[Object transformation records]
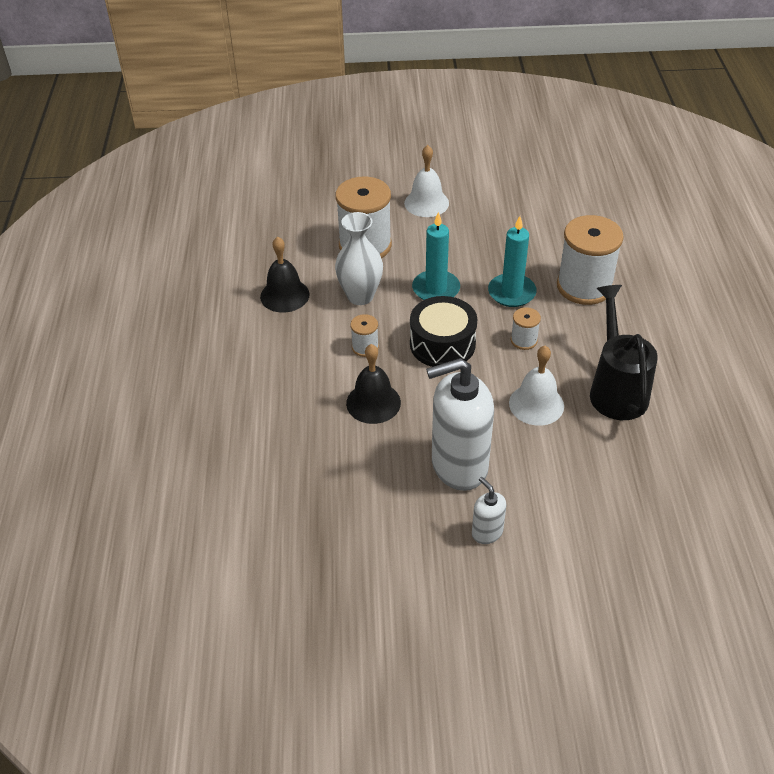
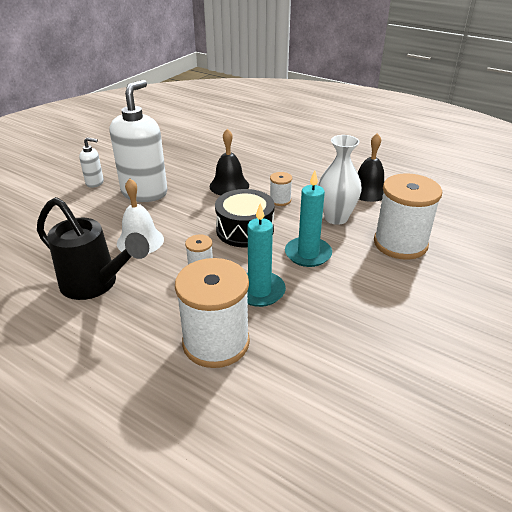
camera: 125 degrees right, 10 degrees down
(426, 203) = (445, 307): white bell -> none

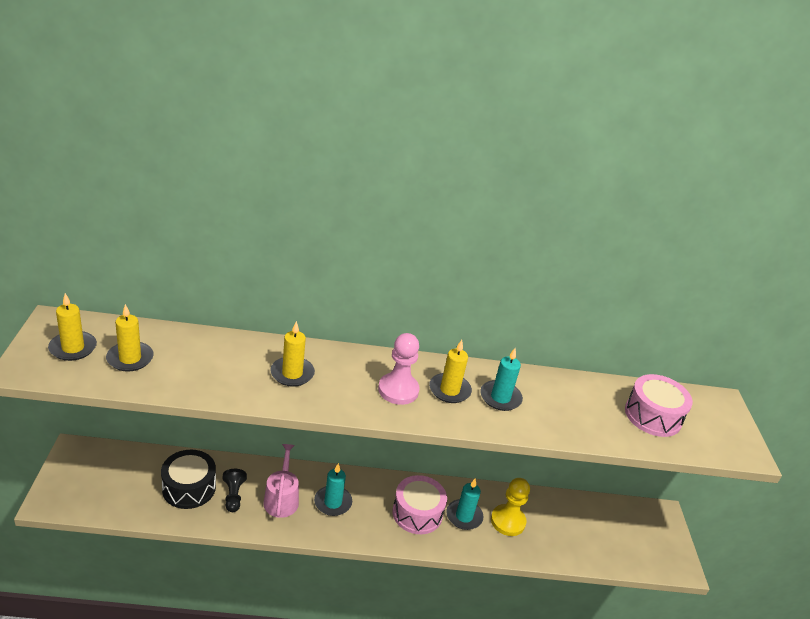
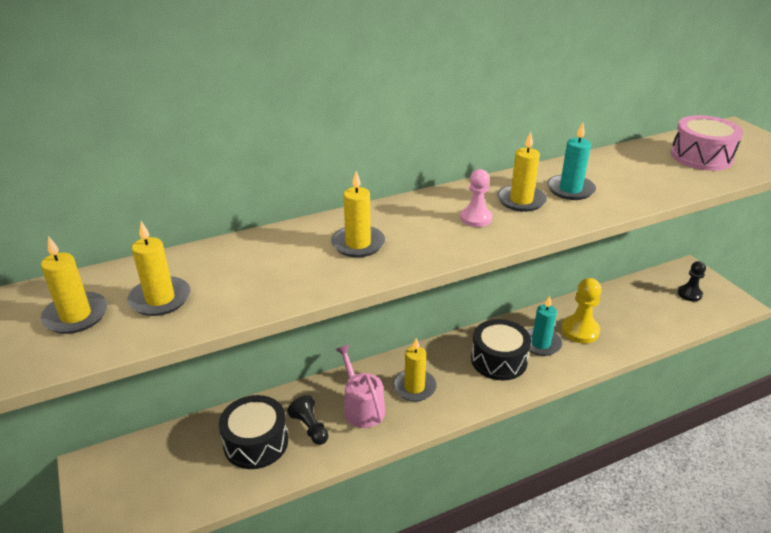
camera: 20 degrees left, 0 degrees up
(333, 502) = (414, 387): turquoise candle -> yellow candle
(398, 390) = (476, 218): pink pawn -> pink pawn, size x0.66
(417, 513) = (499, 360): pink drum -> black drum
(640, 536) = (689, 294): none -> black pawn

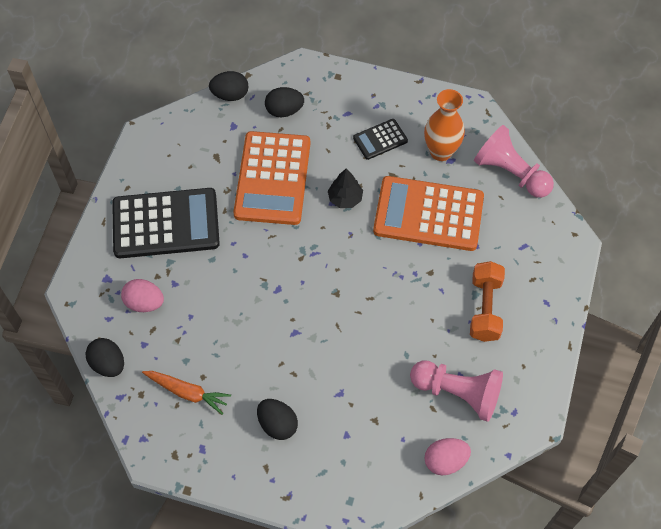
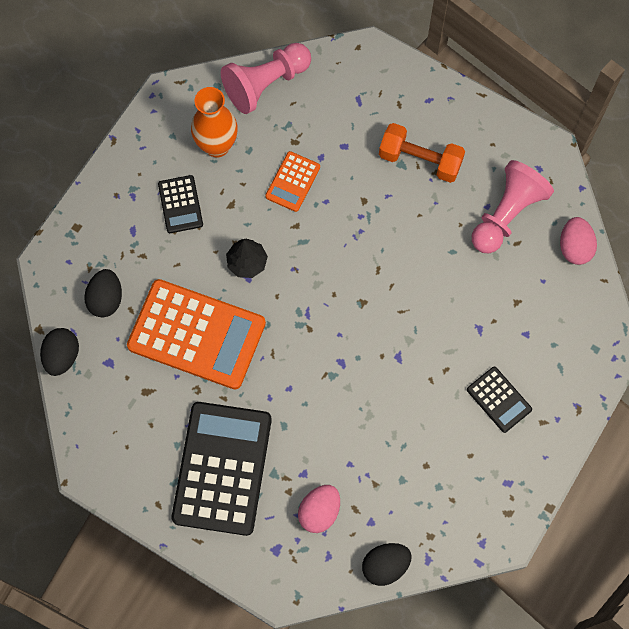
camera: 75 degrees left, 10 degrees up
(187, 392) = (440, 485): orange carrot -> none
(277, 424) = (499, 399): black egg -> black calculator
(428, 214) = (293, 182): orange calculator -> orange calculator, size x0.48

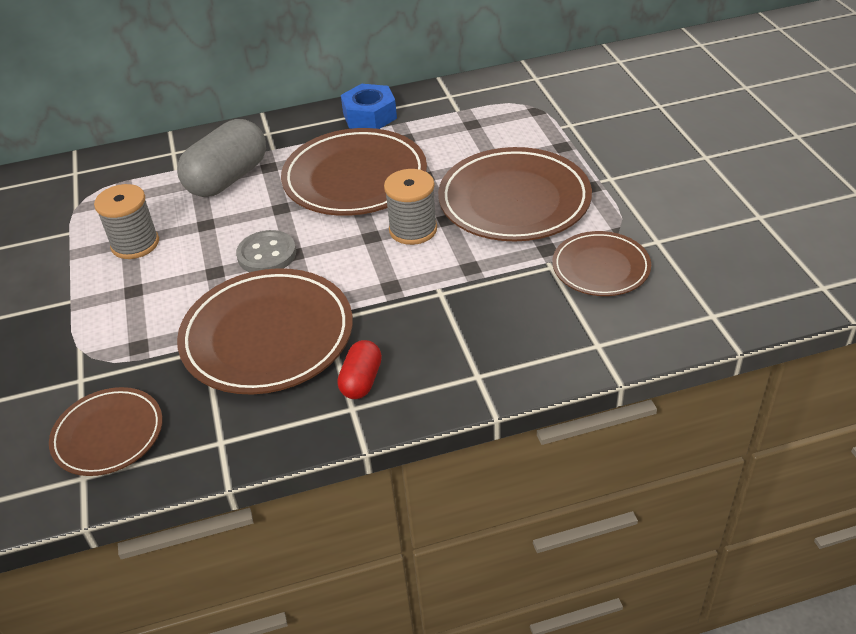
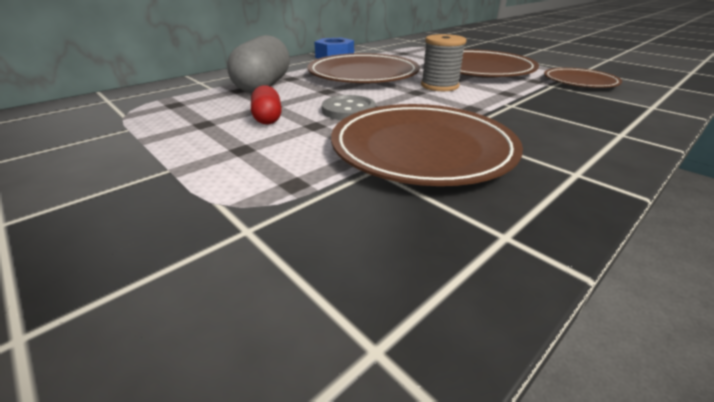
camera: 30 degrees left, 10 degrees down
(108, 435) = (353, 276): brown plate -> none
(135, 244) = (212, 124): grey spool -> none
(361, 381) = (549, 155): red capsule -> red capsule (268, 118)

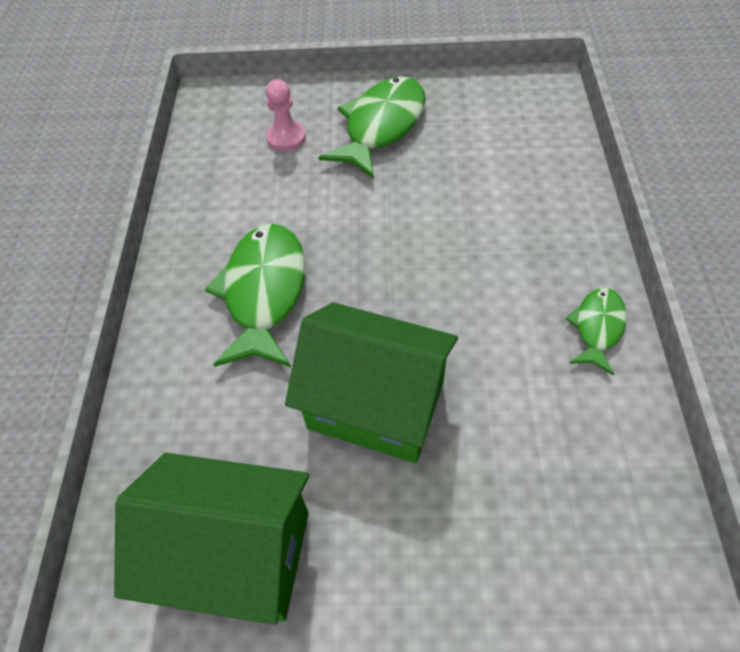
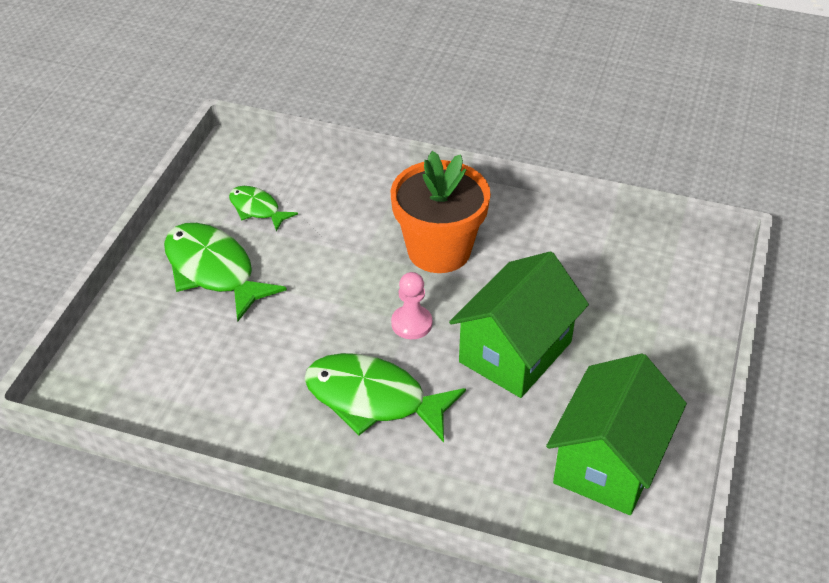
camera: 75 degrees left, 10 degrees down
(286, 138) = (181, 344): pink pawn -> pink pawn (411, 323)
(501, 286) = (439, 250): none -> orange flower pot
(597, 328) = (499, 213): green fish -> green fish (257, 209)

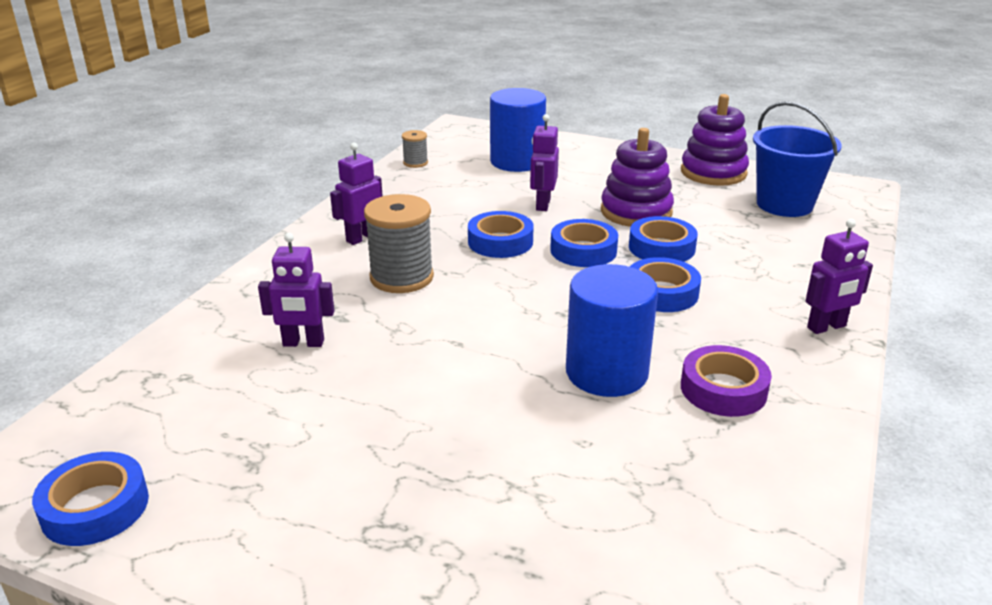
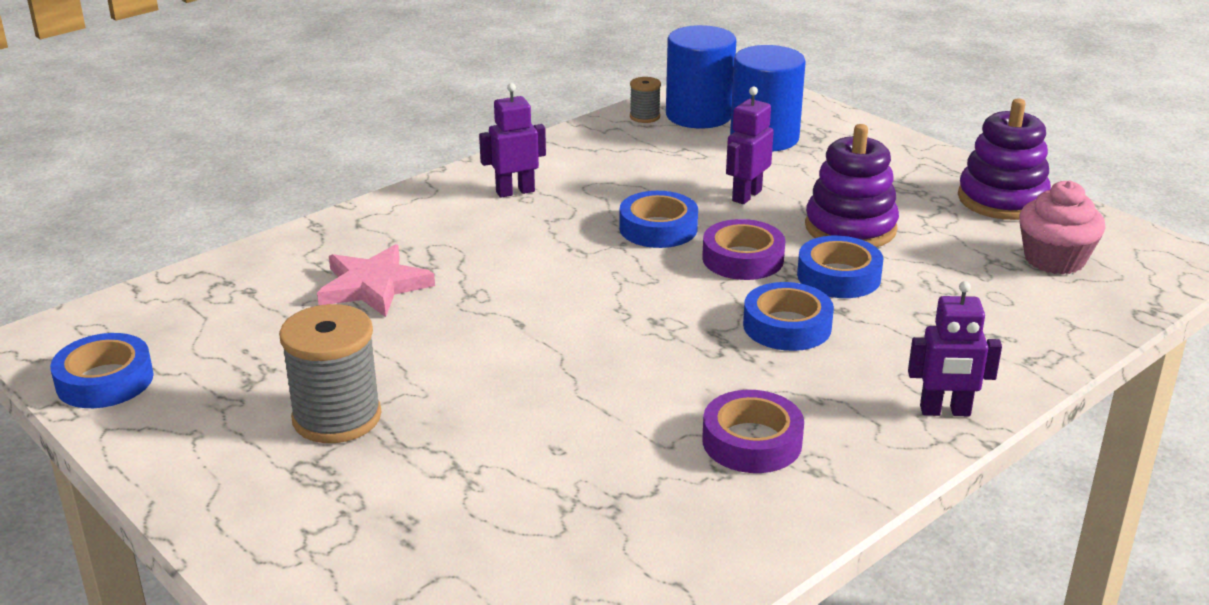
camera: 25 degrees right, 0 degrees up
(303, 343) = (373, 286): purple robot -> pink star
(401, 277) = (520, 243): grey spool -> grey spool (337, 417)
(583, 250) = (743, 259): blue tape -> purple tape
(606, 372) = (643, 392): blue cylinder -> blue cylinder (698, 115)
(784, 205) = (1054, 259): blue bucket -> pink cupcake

TASK GOAL:
Without the images, print all of the lines above exactly.

ANSWER BELOW:
camera: 125 degrees right, 10 degrees down
(426, 203) = (445, 307): white bell -> none

camera: 20 degrees left, 0 degrees up
(333, 502) = (414, 387): turquoise candle -> yellow candle
(398, 390) = (476, 218): pink pawn -> pink pawn, size x0.66
(417, 513) = (499, 360): pink drum -> black drum
(640, 536) = (689, 294): none -> black pawn

camera: 75 degrees left, 10 degrees up
(187, 392) = (440, 485): orange carrot -> none
(277, 424) = (499, 399): black egg -> black calculator
(428, 214) = (293, 182): orange calculator -> orange calculator, size x0.48

camera: 30 degrees left, 10 degrees down
(108, 435) = (353, 276): brown plate -> none
(135, 244) = (212, 124): grey spool -> none
(361, 381) = (549, 155): red capsule -> red capsule (268, 118)

camera: 75 degrees left, 10 degrees down
(286, 138) = (181, 344): pink pawn -> pink pawn (411, 323)
(501, 286) = (439, 250): none -> orange flower pot
(597, 328) = (499, 213): green fish -> green fish (257, 209)

camera: 25 degrees right, 0 degrees up
(303, 343) = (373, 286): purple robot -> pink star
(401, 277) = (520, 243): grey spool -> grey spool (337, 417)
(583, 250) = (743, 259): blue tape -> purple tape
(606, 372) = (643, 392): blue cylinder -> blue cylinder (698, 115)
(784, 205) = (1054, 259): blue bucket -> pink cupcake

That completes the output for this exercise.